A single number is needed: how many lines of the data below contain "signals".

========================

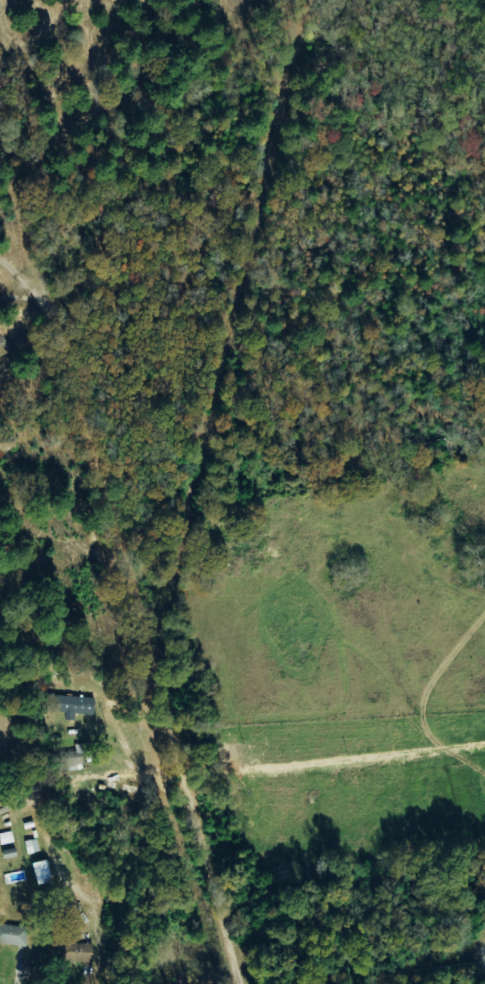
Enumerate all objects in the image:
road: (451, 40)
road: (140, 491)
building: (76, 704)
building: (80, 757)
building: (44, 873)
building: (14, 935)
building: (82, 952)

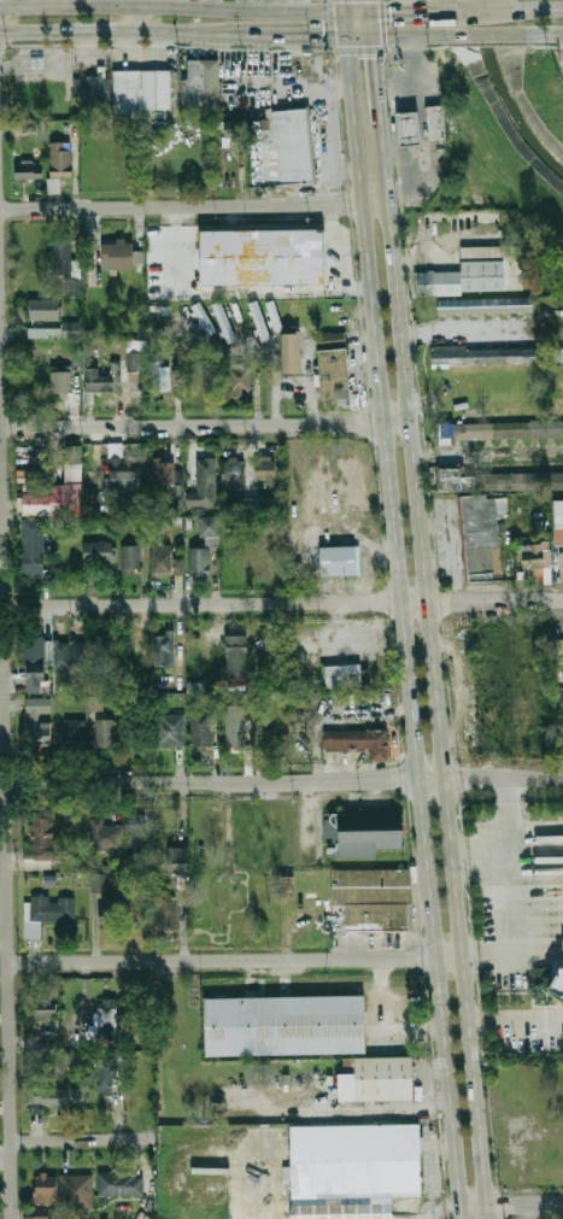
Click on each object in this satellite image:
road: (343, 6)
road: (369, 6)
road: (171, 9)
road: (537, 9)
road: (482, 10)
road: (356, 12)
traffic signals: (389, 12)
road: (401, 12)
road: (442, 12)
road: (134, 21)
road: (345, 25)
road: (371, 25)
road: (104, 34)
road: (277, 37)
traffic signals: (325, 37)
road: (359, 37)
road: (410, 37)
road: (485, 37)
road: (542, 37)
traffic signals: (373, 56)
road: (395, 74)
road: (336, 80)
road: (375, 81)
building: (199, 85)
building: (95, 89)
building: (143, 92)
river: (501, 92)
road: (326, 114)
building: (437, 123)
road: (422, 127)
building: (238, 128)
building: (409, 129)
building: (289, 146)
road: (402, 156)
building: (61, 159)
road: (344, 171)
building: (30, 173)
building: (53, 185)
road: (192, 207)
building: (121, 255)
building: (264, 255)
building: (62, 256)
building: (477, 272)
building: (73, 286)
building: (484, 305)
building: (236, 308)
building: (45, 309)
building: (273, 313)
building: (203, 316)
building: (259, 318)
building: (224, 319)
building: (72, 329)
road: (462, 330)
building: (43, 332)
building: (292, 353)
building: (558, 354)
building: (485, 355)
building: (133, 362)
building: (337, 378)
building: (61, 379)
building: (104, 379)
building: (160, 379)
building: (240, 381)
road: (203, 428)
building: (510, 428)
building: (72, 461)
building: (122, 468)
building: (233, 469)
building: (265, 469)
building: (166, 470)
building: (524, 476)
building: (206, 484)
building: (177, 498)
building: (53, 499)
building: (258, 505)
building: (559, 522)
building: (209, 527)
building: (485, 536)
building: (34, 547)
building: (100, 555)
building: (131, 558)
building: (164, 558)
building: (342, 558)
building: (539, 561)
building: (200, 563)
road: (283, 602)
road: (403, 628)
building: (101, 650)
building: (162, 650)
building: (65, 652)
building: (78, 654)
building: (239, 656)
building: (36, 664)
road: (431, 671)
building: (344, 673)
building: (94, 688)
building: (492, 689)
building: (305, 703)
building: (40, 723)
building: (202, 729)
building: (169, 730)
building: (105, 731)
building: (271, 731)
building: (75, 732)
building: (237, 733)
building: (368, 737)
road: (6, 768)
road: (285, 781)
road: (3, 817)
building: (373, 830)
building: (42, 831)
building: (136, 833)
building: (105, 835)
building: (179, 857)
road: (480, 857)
building: (374, 881)
building: (98, 882)
road: (508, 882)
building: (114, 909)
building: (48, 913)
building: (166, 913)
building: (380, 915)
road: (448, 958)
road: (222, 961)
building: (559, 987)
building: (47, 1009)
building: (107, 1013)
building: (288, 1024)
road: (516, 1027)
building: (49, 1040)
building: (51, 1065)
building: (106, 1073)
building: (386, 1074)
road: (422, 1076)
building: (61, 1096)
road: (437, 1106)
road: (358, 1110)
road: (85, 1141)
building: (358, 1158)
building: (121, 1184)
building: (77, 1191)
building: (46, 1196)
road: (512, 1207)
building: (344, 1209)

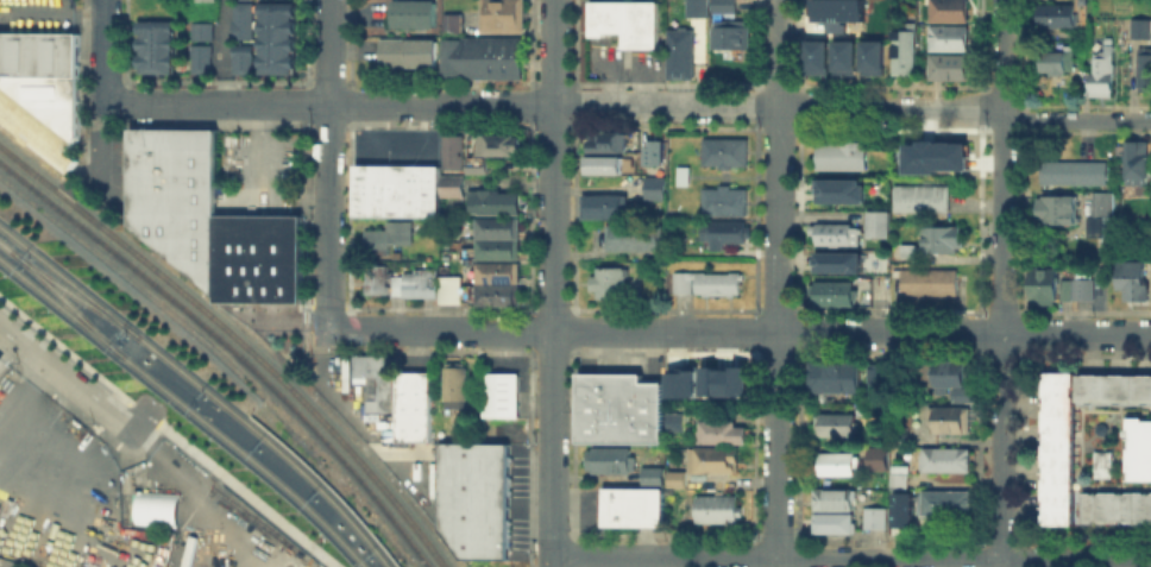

========================

■ **PROBLEM SOLUTION**
3